━━━ Stored rows

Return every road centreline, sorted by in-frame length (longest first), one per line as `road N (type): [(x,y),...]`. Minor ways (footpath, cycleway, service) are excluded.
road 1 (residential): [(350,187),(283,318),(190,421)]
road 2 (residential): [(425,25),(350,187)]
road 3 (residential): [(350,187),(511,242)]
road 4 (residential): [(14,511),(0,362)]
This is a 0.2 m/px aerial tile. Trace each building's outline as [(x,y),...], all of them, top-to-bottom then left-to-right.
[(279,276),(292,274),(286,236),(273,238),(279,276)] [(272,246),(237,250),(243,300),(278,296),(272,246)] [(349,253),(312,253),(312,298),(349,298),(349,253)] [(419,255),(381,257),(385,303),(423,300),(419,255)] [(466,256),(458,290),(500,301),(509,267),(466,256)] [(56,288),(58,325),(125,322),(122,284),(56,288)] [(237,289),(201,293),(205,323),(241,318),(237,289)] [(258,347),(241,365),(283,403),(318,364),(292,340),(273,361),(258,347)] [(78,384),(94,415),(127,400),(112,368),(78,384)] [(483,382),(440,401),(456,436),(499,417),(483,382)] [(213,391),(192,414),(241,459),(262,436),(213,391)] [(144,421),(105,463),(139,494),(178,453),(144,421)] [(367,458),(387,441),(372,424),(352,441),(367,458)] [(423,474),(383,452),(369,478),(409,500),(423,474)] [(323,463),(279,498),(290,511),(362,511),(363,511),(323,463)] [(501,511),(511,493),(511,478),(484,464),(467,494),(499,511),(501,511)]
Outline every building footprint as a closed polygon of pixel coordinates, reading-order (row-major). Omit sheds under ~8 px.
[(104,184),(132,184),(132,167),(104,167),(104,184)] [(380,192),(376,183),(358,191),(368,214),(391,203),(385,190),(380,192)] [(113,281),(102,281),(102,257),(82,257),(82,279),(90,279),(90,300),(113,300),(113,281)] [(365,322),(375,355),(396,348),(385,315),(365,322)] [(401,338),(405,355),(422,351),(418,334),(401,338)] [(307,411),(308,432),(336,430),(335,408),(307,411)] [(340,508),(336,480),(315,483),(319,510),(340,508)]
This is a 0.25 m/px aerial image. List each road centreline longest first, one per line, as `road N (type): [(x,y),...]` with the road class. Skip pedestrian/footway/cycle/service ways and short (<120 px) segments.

━━━━━━
━━━ Stored rows

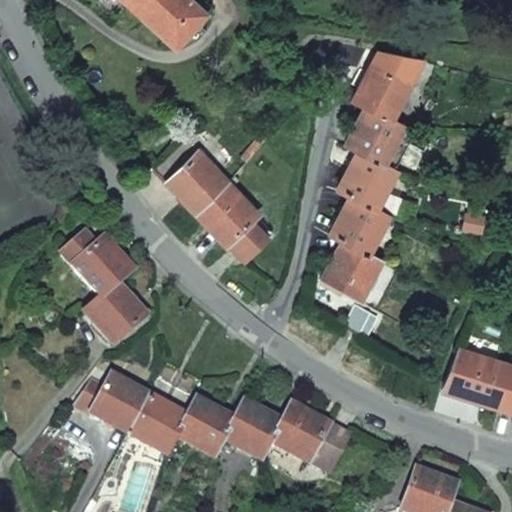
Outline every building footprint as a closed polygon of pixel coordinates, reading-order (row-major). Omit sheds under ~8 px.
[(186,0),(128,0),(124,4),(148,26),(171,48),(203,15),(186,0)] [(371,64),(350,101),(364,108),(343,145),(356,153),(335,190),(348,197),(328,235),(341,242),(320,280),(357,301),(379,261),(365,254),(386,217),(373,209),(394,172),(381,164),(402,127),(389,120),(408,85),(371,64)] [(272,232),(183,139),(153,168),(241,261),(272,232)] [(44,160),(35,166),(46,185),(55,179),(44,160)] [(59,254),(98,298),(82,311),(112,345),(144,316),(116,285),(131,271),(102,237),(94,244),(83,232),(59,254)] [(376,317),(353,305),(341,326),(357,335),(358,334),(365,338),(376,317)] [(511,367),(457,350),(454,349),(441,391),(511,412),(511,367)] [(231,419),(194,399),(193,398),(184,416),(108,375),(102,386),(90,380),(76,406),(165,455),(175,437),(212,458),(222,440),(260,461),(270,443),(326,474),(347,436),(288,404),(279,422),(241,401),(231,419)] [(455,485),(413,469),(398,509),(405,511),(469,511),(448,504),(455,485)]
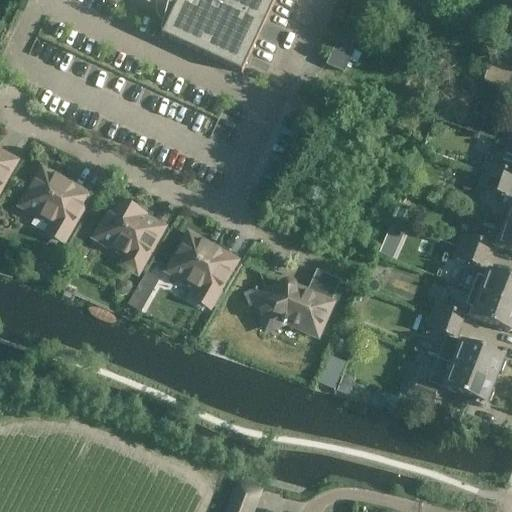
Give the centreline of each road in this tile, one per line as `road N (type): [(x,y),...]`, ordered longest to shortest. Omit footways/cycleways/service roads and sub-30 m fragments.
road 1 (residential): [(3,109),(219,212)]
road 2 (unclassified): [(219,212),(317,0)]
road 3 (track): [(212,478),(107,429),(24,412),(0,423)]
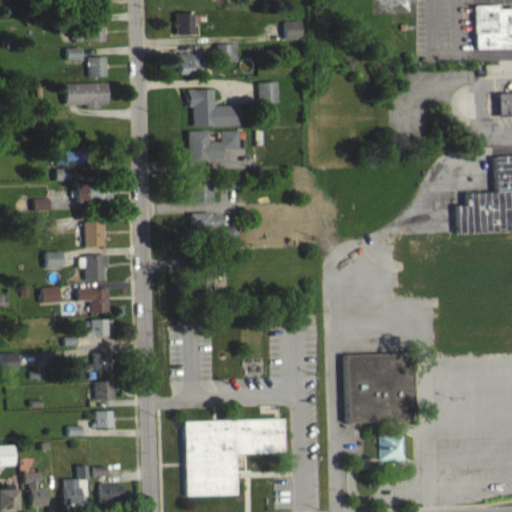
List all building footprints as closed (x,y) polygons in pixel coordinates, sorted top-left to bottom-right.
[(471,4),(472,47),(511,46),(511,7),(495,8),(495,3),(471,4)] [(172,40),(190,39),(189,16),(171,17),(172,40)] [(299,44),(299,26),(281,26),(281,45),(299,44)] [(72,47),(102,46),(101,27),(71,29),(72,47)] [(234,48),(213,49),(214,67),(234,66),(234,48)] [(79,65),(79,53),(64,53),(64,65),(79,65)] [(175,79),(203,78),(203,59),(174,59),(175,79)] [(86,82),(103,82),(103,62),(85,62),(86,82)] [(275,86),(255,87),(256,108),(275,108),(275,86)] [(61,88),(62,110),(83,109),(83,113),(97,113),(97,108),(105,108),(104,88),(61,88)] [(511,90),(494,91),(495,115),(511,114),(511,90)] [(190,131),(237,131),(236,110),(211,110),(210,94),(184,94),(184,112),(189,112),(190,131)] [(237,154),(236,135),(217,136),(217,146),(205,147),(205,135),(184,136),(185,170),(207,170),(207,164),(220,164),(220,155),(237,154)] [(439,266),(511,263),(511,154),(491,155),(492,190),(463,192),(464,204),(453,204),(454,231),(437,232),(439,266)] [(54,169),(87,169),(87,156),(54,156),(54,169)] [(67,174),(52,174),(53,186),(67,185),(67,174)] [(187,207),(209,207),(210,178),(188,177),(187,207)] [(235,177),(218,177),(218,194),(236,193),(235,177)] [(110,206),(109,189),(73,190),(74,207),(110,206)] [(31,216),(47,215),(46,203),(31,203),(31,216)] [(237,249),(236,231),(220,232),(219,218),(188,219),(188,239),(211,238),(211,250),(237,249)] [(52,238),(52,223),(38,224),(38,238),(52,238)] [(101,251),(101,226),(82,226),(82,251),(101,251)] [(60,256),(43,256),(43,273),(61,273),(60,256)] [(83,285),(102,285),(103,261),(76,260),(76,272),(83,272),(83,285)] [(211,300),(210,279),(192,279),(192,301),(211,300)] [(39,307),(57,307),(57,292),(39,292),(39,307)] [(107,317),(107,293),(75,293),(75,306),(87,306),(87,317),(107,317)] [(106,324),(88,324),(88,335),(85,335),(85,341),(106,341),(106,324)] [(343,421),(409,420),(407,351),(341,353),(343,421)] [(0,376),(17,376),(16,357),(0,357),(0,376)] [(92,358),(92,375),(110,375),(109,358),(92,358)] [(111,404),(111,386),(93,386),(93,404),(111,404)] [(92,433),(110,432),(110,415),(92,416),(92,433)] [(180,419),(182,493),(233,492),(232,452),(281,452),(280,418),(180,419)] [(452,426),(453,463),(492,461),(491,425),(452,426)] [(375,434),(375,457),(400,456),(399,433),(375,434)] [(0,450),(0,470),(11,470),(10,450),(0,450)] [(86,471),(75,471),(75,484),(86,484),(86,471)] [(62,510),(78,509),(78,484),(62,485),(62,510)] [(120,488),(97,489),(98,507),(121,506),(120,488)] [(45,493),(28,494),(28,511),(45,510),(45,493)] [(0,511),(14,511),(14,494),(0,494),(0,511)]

━━━━━━
━━━ Stored rows

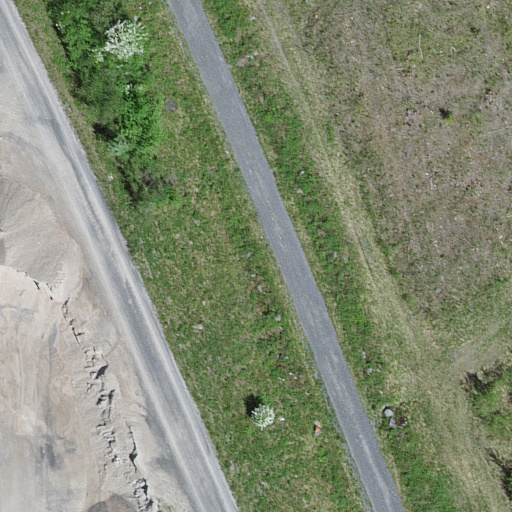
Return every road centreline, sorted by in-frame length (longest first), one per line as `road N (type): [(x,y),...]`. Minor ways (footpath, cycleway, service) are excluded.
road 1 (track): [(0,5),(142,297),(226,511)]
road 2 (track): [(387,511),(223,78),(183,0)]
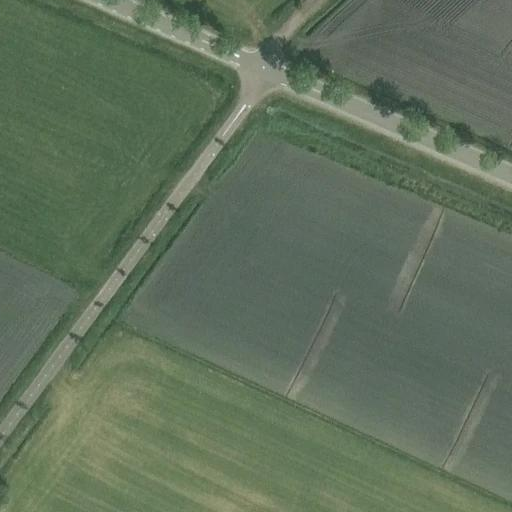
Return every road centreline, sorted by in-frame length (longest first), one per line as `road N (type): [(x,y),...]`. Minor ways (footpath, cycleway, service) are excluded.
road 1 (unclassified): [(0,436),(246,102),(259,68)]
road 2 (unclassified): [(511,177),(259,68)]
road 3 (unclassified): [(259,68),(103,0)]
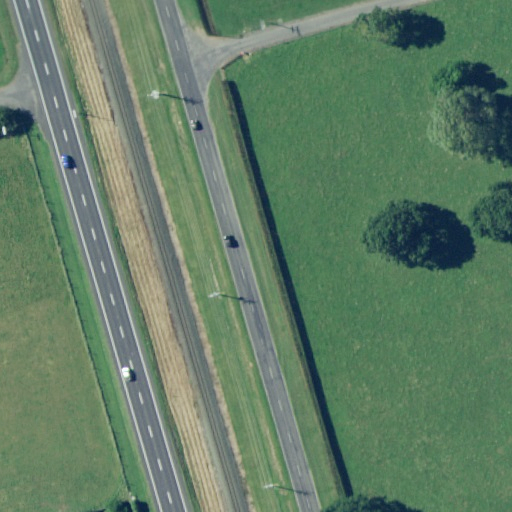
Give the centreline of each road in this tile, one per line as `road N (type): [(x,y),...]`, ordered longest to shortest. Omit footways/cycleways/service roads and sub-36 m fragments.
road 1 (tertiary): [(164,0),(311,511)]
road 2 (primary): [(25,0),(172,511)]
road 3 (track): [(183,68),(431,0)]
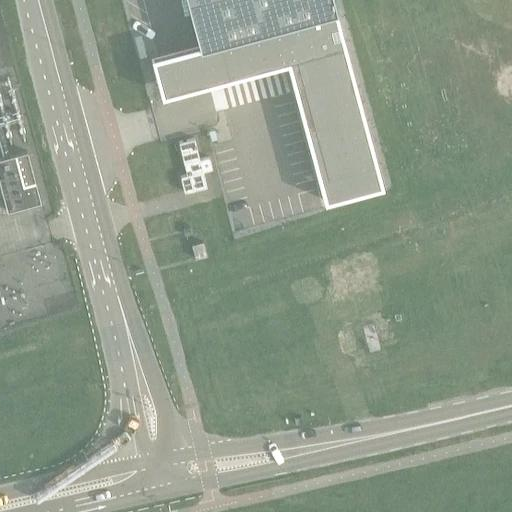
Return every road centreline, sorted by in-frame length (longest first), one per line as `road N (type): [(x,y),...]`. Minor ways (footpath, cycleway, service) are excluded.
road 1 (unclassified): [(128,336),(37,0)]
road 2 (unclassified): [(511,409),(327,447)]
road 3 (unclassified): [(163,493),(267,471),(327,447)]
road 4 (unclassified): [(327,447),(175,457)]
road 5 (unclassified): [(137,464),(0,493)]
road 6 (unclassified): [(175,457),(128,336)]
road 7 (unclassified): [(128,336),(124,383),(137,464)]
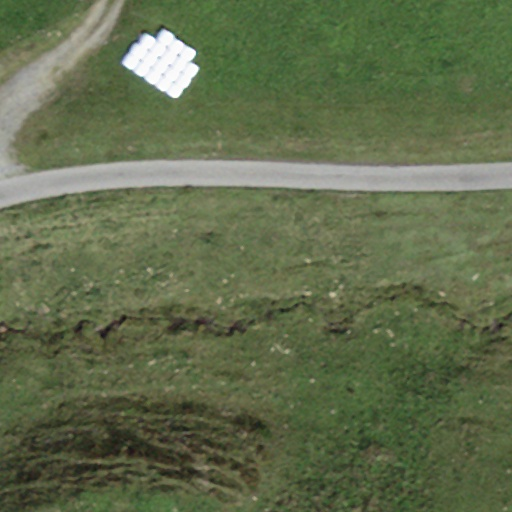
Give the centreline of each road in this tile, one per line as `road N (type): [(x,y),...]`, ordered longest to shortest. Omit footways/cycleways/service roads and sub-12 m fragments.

━━━━━━

Exercise objective. Show every line from the listing above that contains the word "left", matching case exactly.

Exercise result.
This is a 0.2 m/px aerial tile. Trace each building's outline as [(x,y),...], all of them, top-to-bottom then left-to-right.
List all building footprints as closed (x,y) polygons in pixel coordinates, sorted top-left to bottom-right.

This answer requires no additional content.